Brief -> Return the lines from the start of the data through the line with "POT202: 1k (+12V, GND, wiper". Include both of those lines and no others.

Data for this task ->
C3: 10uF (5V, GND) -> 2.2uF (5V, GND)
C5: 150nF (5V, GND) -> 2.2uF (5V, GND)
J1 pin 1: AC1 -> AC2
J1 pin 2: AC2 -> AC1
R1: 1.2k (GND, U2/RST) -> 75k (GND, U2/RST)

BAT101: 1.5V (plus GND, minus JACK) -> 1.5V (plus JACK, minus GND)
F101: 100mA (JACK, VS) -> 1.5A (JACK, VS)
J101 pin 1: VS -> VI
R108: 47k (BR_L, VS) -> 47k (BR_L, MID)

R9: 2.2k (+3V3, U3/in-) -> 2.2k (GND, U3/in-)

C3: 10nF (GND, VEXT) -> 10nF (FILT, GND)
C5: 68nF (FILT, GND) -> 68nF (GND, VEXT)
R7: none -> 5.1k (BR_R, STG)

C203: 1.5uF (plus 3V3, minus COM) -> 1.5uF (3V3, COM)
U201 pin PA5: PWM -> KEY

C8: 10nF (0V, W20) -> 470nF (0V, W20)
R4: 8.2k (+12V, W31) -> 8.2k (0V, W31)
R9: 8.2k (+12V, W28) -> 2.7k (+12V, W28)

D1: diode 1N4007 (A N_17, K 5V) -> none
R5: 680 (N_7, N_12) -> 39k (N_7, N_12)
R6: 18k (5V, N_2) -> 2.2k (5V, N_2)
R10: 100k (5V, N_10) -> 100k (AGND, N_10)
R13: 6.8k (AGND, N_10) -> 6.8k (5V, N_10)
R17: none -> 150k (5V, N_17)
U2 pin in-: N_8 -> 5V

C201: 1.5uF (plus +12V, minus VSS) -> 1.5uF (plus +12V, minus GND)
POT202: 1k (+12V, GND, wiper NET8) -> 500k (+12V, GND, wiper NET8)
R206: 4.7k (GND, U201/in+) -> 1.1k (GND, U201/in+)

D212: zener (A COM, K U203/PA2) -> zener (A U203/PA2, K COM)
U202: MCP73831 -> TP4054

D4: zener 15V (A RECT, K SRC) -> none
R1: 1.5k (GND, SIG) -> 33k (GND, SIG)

Result for this task ->
C3: 10uF (5V, GND) -> 2.2uF (5V, GND)
C5: 150nF (5V, GND) -> 2.2uF (5V, GND)
J1 pin 1: AC1 -> AC2
J1 pin 2: AC2 -> AC1
R1: 1.2k (GND, U2/RST) -> 75k (GND, U2/RST)

BAT101: 1.5V (plus GND, minus JACK) -> 1.5V (plus JACK, minus GND)
F101: 100mA (JACK, VS) -> 1.5A (JACK, VS)
J101 pin 1: VS -> VI
R108: 47k (BR_L, VS) -> 47k (BR_L, MID)

R9: 2.2k (+3V3, U3/in-) -> 2.2k (GND, U3/in-)

C3: 10nF (GND, VEXT) -> 10nF (FILT, GND)
C5: 68nF (FILT, GND) -> 68nF (GND, VEXT)
R7: none -> 5.1k (BR_R, STG)

C203: 1.5uF (plus 3V3, minus COM) -> 1.5uF (3V3, COM)
U201 pin PA5: PWM -> KEY

C8: 10nF (0V, W20) -> 470nF (0V, W20)
R4: 8.2k (+12V, W31) -> 8.2k (0V, W31)
R9: 8.2k (+12V, W28) -> 2.7k (+12V, W28)

D1: diode 1N4007 (A N_17, K 5V) -> none
R5: 680 (N_7, N_12) -> 39k (N_7, N_12)
R6: 18k (5V, N_2) -> 2.2k (5V, N_2)
R10: 100k (5V, N_10) -> 100k (AGND, N_10)
R13: 6.8k (AGND, N_10) -> 6.8k (5V, N_10)
R17: none -> 150k (5V, N_17)
U2 pin in-: N_8 -> 5V

C201: 1.5uF (plus +12V, minus VSS) -> 1.5uF (plus +12V, minus GND)
POT202: 1k (+12V, GND, wiper NET8) -> 500k (+12V, GND, wiper NET8)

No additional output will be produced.